Dataset entries
-=-=-=-=-

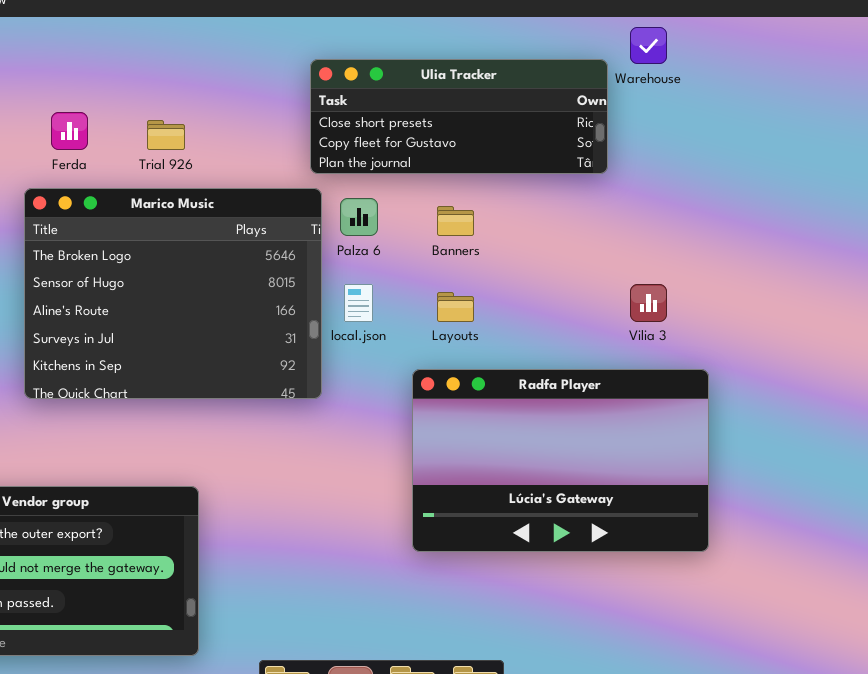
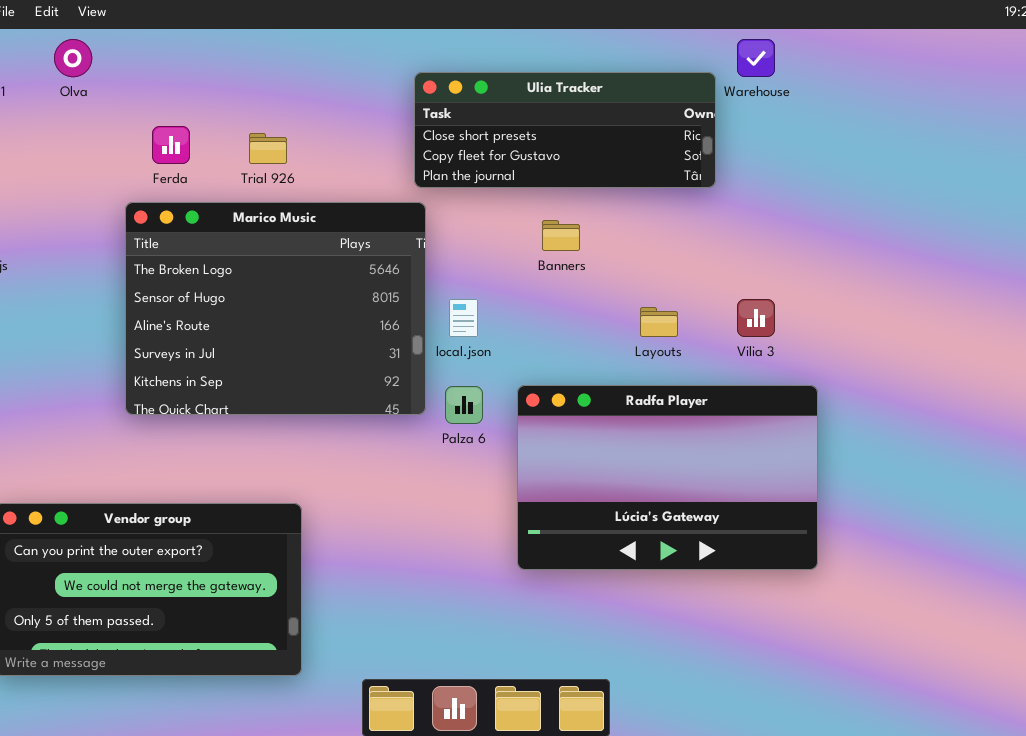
Palza 6: [340,198,378,236] -> [445,386,483,424], moved
Layouts: [437,292,474,322] -> [640,307,678,337], moved

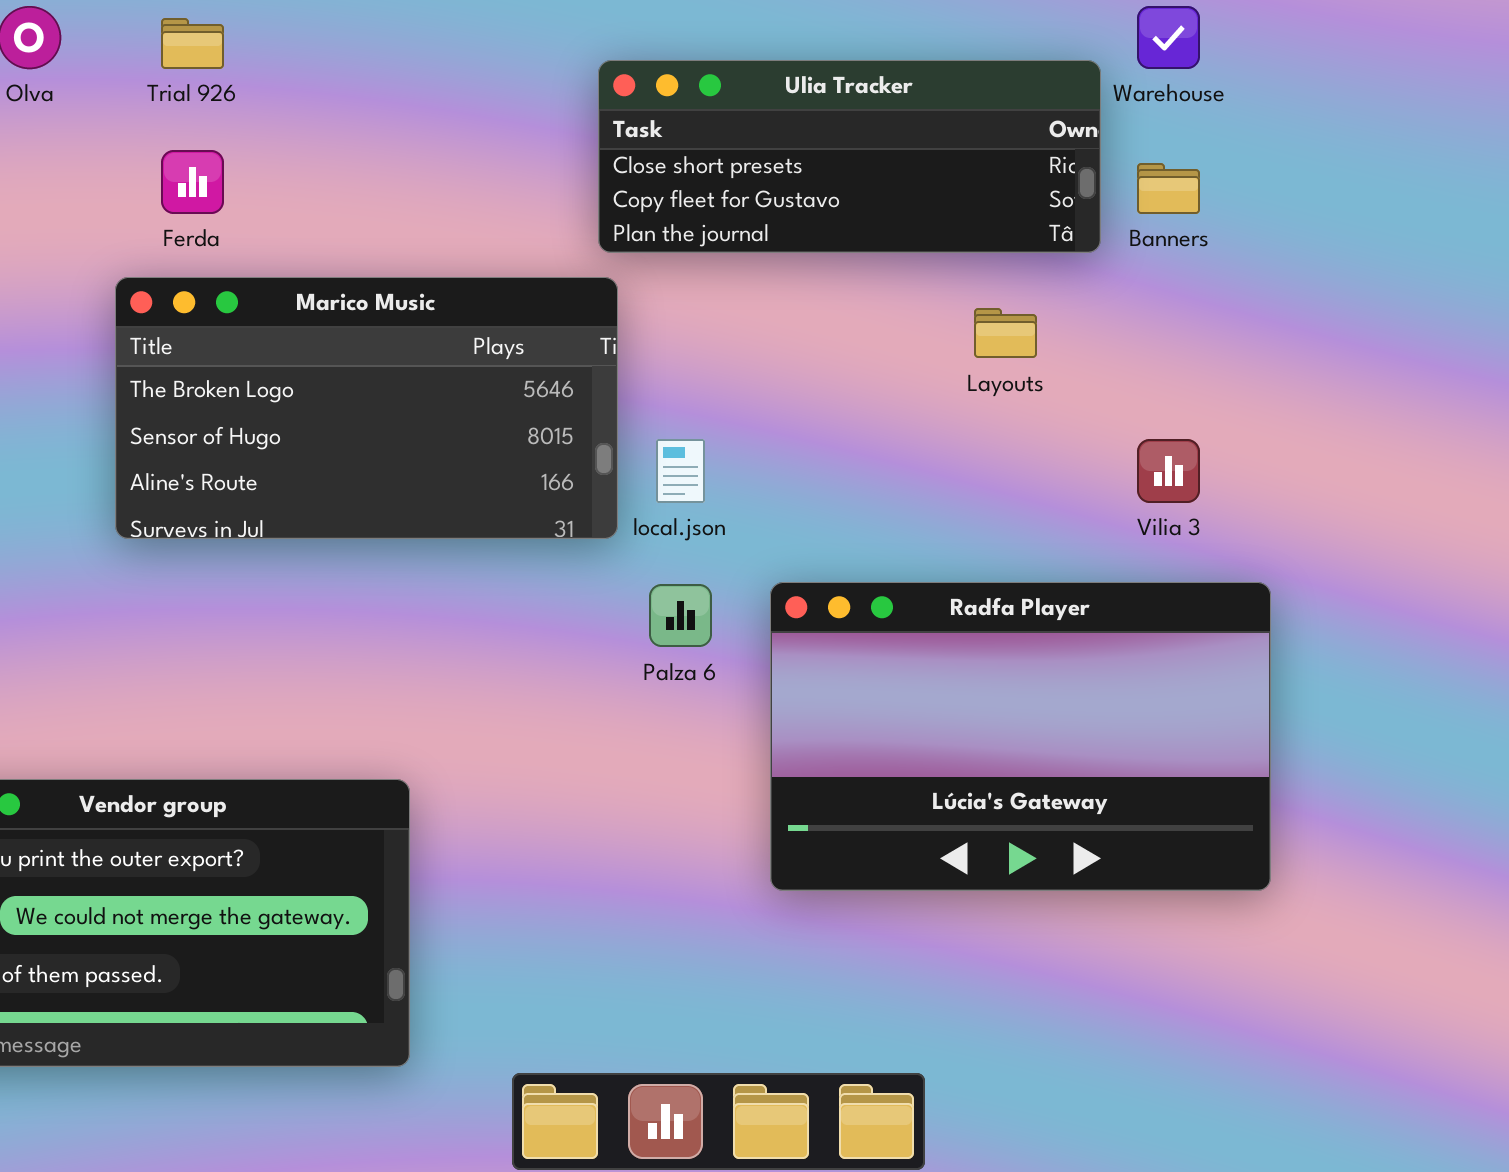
Trial 926: [249,133,287,164] -> [161,18,224,69], moved
Marico Music: [125,202,426,415] -> [115,277,618,539], resized
Banners: [542,220,580,251] -> [1137,163,1200,214], moved
Layouts: [640,307,678,337] -> [974,308,1037,358], moved

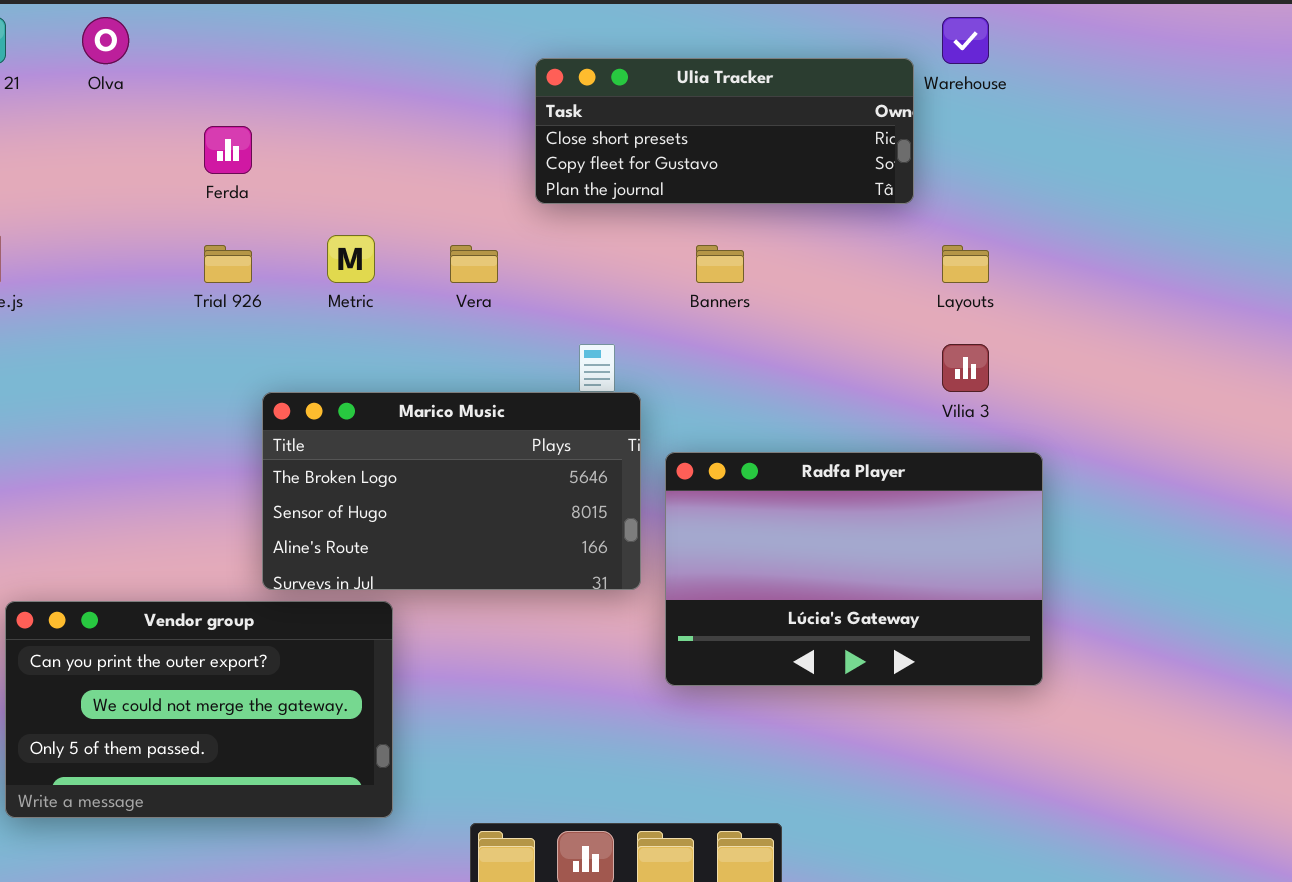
Trial 926: [161,18,224,69] -> [204,245,252,283], moved
Banners: [1137,163,1200,214] -> [696,245,744,283], moved
Marico Music: [115,277,618,539] -> [262,392,641,590], moved
Layouts: [974,308,1037,358] -> [942,245,989,283], moved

-=-=-=-=-

Exercise -> Write out the records once more, word for word, though without the pictures they contain.

Task result ->
Palza 6: [340,198,378,236] -> [445,386,483,424], moved
Layouts: [437,292,474,322] -> [640,307,678,337], moved

Trial 926: [249,133,287,164] -> [161,18,224,69], moved
Marico Music: [125,202,426,415] -> [115,277,618,539], resized
Banners: [542,220,580,251] -> [1137,163,1200,214], moved
Layouts: [640,307,678,337] -> [974,308,1037,358], moved

Trial 926: [161,18,224,69] -> [204,245,252,283], moved
Banners: [1137,163,1200,214] -> [696,245,744,283], moved
Marico Music: [115,277,618,539] -> [262,392,641,590], moved
Layouts: [974,308,1037,358] -> [942,245,989,283], moved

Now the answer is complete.